=== Section Start ===

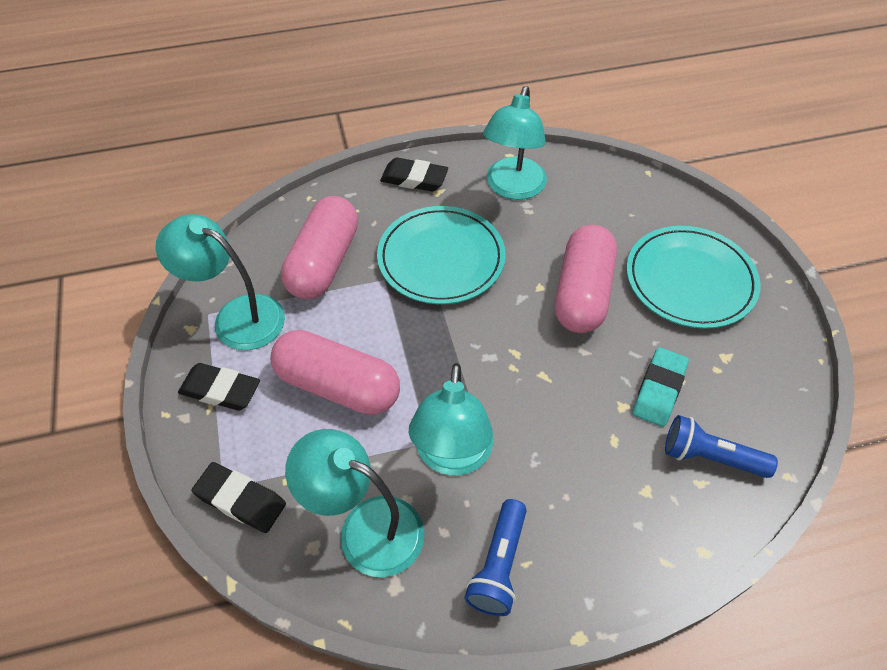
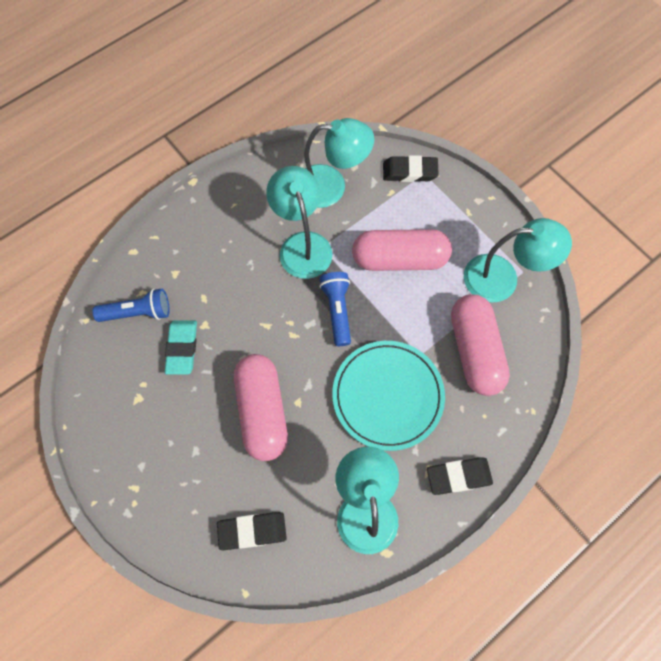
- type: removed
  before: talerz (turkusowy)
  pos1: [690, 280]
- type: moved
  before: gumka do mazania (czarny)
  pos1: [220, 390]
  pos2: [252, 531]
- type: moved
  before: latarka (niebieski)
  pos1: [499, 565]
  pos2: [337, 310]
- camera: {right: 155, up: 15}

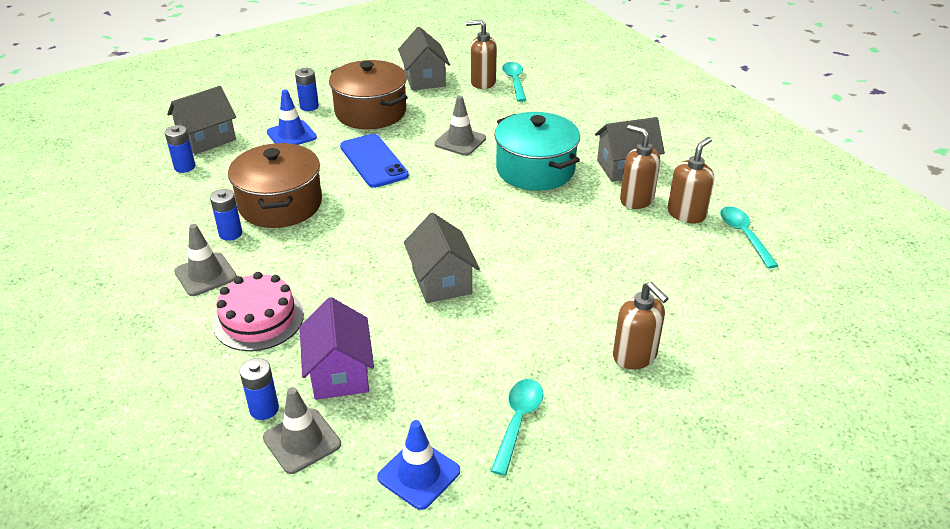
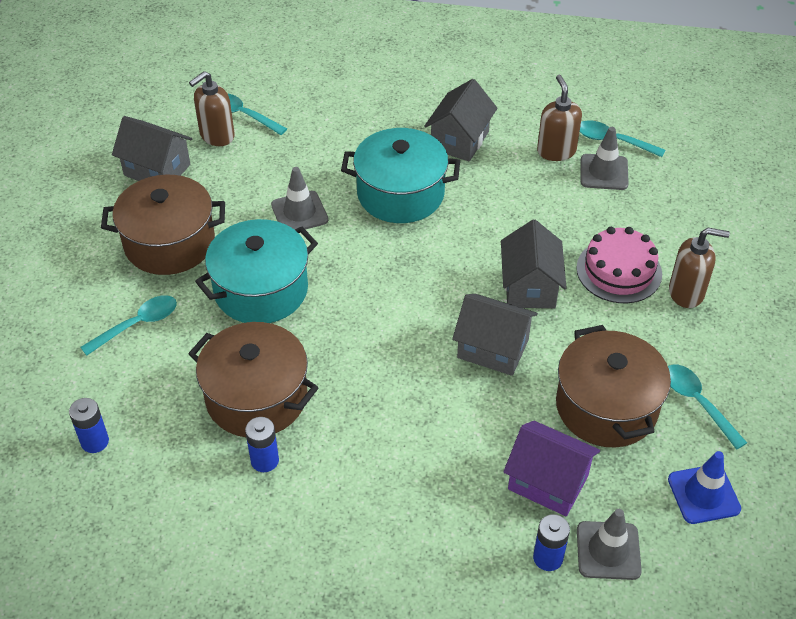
- type: removed
  before: bateria (niebieski)
  pos1: [309, 106]
- type: moved
  before: domek (szary)
  pos1: [207, 139]
  pos2: [530, 287]
- type: replaced
  before: pachołek (niebieski)
  after: łyżka (turkusowy)
  pos1: [291, 135]
  pos2: [137, 324]
- type: removed
  before: dozownik mydła (brązowy)
  pos1: [636, 199]
- type: replaced
  before: telefon (niebieski)
  after: garnek (turkusowy)
  pos1: [373, 161]
  pos2: [261, 290]
- type: moved
  before: pachołek (szary)
  pos1: [205, 274]
  pos2: [604, 172]
- type: moved
  before: tort (różowy)
  pos1: [258, 319]
  pos2: [619, 271]
- type: added
  after: garnek (brązowy)
  pos2: [606, 407]
- camera: {right: -50, up: 10}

=== Section End ===

## [What the task requires]
Where pictures occur in the material above, omit them and return everything else exactly.

## [Solved problem]
- type: removed
  before: talerz (turkusowy)
  pos1: [690, 280]
- type: moved
  before: gumka do mazania (czarny)
  pos1: [220, 390]
  pos2: [252, 531]
- type: moved
  before: latarka (niebieski)
  pos1: [499, 565]
  pos2: [337, 310]
- camera: {right: 155, up: 15}

- type: removed
  before: bateria (niebieski)
  pos1: [309, 106]
- type: moved
  before: domek (szary)
  pos1: [207, 139]
  pos2: [530, 287]
- type: replaced
  before: pachołek (niebieski)
  after: łyżka (turkusowy)
  pos1: [291, 135]
  pos2: [137, 324]
- type: removed
  before: dozownik mydła (brązowy)
  pos1: [636, 199]
- type: replaced
  before: telefon (niebieski)
  after: garnek (turkusowy)
  pos1: [373, 161]
  pos2: [261, 290]
- type: moved
  before: pachołek (szary)
  pos1: [205, 274]
  pos2: [604, 172]
- type: moved
  before: tort (różowy)
  pos1: [258, 319]
  pos2: [619, 271]
- type: added
  after: garnek (brązowy)
  pos2: [606, 407]
- camera: {right: -50, up: 10}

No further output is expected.